**Directions**
Please output every line of the records below word for word, leaving out the pictures.

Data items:
******

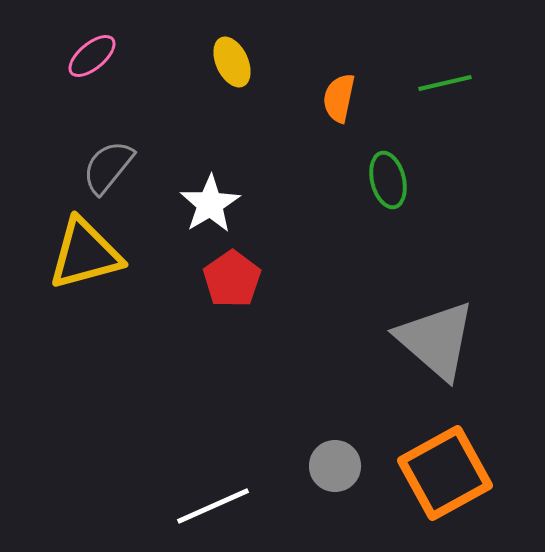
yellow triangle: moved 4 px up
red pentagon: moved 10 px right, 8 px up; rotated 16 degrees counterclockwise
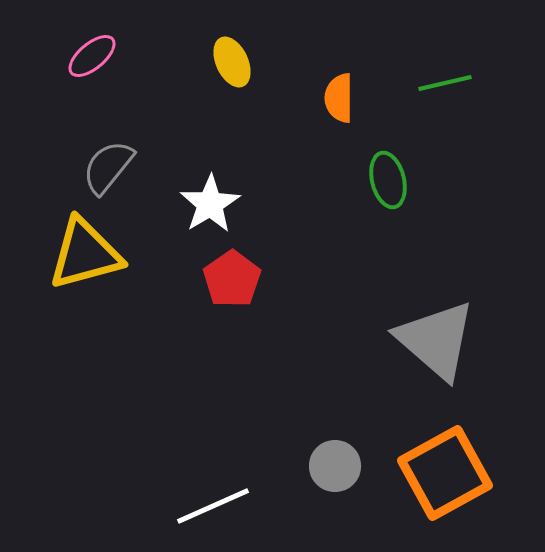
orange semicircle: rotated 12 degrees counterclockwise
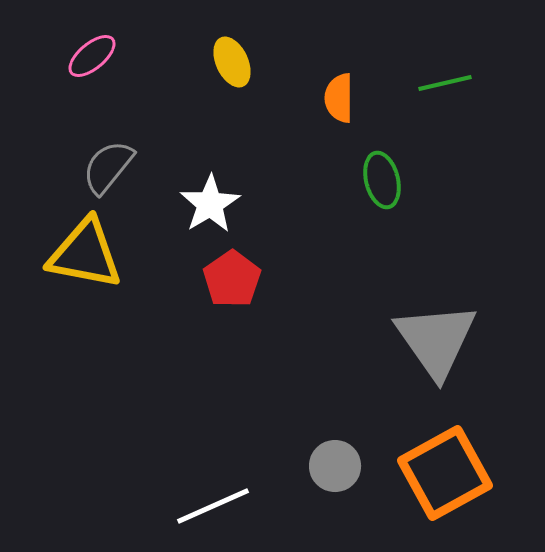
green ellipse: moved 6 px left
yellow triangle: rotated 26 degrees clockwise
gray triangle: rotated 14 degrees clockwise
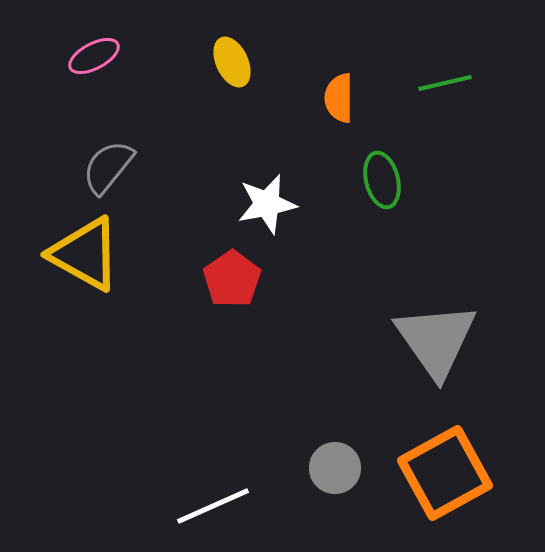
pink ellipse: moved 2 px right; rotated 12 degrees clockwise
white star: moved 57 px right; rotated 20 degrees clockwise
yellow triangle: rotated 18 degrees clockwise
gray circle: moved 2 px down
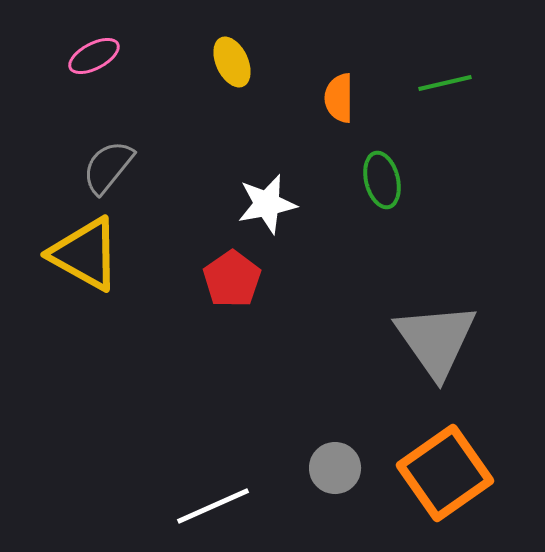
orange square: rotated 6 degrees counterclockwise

******

**Solution**
yellow triangle: moved 4 px up
red pentagon: moved 10 px right, 8 px up; rotated 16 degrees counterclockwise
orange semicircle: rotated 12 degrees counterclockwise
green ellipse: moved 6 px left
yellow triangle: rotated 26 degrees clockwise
gray triangle: rotated 14 degrees clockwise
pink ellipse: moved 2 px right; rotated 12 degrees clockwise
white star: moved 57 px right; rotated 20 degrees clockwise
yellow triangle: rotated 18 degrees clockwise
gray circle: moved 2 px down
orange square: rotated 6 degrees counterclockwise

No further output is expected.